> [What you should do] In the entries below, find the lines that contain the word "PIXELS" and copy them.

> [Supplied data]
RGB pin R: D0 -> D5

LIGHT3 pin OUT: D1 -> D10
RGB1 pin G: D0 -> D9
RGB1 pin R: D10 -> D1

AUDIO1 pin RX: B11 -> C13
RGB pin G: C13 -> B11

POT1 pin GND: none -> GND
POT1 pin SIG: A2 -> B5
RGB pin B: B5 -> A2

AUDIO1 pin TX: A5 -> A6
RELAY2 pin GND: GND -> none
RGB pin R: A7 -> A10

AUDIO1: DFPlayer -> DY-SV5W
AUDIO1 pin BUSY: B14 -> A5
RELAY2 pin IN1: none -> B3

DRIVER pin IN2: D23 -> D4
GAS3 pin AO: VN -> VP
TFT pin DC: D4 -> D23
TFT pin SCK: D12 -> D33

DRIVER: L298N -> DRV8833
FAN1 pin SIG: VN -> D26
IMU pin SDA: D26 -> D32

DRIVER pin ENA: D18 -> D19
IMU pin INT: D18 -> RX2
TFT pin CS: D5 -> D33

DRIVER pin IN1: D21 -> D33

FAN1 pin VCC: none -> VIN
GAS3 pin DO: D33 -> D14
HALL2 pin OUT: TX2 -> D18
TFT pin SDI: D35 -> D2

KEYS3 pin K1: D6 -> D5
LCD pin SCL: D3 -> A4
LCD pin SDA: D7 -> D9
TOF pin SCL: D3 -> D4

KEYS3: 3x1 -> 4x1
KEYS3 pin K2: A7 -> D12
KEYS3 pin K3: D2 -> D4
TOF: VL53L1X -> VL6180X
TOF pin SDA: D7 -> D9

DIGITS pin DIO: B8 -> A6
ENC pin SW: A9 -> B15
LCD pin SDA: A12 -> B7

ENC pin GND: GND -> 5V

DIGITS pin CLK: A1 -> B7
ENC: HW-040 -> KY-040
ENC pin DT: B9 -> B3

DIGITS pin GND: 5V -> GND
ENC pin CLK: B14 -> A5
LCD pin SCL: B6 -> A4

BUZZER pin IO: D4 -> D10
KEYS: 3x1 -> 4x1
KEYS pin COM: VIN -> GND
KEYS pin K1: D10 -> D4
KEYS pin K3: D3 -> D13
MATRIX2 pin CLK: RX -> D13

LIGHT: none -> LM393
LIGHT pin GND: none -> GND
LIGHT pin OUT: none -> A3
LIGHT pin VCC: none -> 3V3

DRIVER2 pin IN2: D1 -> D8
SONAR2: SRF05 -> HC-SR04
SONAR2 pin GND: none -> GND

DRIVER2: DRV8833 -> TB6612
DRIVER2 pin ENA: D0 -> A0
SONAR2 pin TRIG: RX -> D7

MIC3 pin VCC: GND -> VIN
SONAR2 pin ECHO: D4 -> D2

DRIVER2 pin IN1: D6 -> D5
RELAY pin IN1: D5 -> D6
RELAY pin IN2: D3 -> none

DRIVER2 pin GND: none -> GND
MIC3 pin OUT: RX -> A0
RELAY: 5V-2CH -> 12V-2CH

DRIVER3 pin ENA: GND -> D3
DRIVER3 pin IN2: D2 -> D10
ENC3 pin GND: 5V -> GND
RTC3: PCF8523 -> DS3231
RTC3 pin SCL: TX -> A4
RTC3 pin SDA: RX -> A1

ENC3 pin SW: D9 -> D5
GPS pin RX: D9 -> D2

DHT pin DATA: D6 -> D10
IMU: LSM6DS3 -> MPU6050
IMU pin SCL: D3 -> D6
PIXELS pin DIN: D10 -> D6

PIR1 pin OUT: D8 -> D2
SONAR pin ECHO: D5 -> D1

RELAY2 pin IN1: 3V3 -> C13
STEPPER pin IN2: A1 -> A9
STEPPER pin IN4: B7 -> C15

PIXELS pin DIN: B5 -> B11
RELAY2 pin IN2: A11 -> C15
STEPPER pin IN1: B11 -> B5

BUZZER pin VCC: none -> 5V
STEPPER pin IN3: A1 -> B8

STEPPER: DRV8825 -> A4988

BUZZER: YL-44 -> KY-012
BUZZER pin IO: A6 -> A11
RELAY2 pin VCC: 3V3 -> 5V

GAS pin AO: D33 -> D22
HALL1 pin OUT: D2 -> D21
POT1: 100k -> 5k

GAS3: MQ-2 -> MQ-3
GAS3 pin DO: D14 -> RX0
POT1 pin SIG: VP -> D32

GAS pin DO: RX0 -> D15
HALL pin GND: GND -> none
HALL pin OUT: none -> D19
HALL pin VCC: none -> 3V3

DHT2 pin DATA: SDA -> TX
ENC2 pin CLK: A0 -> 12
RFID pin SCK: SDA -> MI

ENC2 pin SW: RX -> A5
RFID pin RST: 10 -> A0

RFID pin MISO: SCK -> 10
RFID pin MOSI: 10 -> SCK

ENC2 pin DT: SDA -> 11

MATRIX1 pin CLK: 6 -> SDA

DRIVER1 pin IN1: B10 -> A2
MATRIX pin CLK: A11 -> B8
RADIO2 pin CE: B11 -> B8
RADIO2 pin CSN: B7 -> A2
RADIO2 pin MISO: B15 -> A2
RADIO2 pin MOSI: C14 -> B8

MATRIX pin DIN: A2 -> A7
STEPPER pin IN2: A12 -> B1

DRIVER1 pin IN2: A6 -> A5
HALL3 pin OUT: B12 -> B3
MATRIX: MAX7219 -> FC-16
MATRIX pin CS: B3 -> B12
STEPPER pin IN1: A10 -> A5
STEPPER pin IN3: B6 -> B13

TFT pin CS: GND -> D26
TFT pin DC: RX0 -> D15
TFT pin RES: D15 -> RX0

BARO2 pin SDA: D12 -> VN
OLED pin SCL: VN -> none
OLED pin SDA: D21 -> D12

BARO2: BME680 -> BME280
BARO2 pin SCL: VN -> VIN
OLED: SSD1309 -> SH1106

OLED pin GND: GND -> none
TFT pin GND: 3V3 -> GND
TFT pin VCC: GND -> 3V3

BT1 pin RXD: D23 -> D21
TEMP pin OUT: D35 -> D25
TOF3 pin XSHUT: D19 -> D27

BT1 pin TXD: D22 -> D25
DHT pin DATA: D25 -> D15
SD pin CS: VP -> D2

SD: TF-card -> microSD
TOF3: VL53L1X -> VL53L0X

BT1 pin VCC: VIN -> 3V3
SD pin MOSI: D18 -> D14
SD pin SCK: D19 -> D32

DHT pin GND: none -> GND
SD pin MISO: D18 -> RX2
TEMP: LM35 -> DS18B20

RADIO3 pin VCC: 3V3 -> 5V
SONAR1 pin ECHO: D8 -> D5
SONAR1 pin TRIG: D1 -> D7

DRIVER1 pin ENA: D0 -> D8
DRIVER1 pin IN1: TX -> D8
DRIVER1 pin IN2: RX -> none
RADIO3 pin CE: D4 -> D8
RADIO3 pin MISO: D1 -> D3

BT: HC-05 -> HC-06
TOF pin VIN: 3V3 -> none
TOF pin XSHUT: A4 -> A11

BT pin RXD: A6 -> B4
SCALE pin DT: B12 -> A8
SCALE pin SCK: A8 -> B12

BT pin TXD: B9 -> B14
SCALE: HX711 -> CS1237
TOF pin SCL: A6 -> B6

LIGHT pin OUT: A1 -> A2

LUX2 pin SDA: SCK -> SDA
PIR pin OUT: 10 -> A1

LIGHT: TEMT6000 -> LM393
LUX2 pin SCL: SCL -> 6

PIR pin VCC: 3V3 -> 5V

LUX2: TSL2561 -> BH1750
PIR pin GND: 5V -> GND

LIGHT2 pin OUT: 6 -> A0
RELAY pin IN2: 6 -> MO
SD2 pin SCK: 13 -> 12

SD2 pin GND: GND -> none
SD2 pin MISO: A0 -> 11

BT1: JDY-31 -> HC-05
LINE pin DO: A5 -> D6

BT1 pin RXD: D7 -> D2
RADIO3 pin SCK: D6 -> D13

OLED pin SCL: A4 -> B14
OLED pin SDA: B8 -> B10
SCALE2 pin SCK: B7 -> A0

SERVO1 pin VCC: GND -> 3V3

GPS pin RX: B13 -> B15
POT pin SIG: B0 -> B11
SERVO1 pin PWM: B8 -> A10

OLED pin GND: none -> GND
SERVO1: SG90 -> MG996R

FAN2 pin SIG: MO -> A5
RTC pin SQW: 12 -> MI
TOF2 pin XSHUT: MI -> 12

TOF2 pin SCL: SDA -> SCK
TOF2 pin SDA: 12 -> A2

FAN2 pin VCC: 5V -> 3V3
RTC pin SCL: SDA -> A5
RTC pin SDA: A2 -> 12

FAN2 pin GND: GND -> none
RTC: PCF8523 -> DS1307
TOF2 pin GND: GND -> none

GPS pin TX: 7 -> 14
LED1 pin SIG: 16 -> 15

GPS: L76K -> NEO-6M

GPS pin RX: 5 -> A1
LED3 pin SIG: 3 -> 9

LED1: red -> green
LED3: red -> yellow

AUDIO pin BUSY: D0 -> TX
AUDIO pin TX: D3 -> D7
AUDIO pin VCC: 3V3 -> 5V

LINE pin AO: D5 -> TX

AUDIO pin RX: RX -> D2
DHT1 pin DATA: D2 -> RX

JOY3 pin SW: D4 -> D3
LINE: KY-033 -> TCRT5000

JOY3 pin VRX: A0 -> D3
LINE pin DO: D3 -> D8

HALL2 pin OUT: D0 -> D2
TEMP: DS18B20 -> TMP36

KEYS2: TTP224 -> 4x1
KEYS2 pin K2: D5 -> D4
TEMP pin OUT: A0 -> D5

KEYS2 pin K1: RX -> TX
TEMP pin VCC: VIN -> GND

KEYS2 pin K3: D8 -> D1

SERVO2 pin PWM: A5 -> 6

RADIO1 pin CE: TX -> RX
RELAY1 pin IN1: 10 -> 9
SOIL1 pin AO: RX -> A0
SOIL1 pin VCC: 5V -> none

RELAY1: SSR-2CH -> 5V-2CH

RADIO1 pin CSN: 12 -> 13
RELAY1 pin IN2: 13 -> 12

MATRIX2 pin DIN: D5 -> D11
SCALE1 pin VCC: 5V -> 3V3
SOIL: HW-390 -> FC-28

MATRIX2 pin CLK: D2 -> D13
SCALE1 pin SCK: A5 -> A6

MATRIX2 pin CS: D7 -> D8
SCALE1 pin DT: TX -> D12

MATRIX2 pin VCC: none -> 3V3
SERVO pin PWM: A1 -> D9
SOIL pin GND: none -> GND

> [Exercise output]
PIXELS pin DIN: D10 -> D6
PIXELS pin DIN: B5 -> B11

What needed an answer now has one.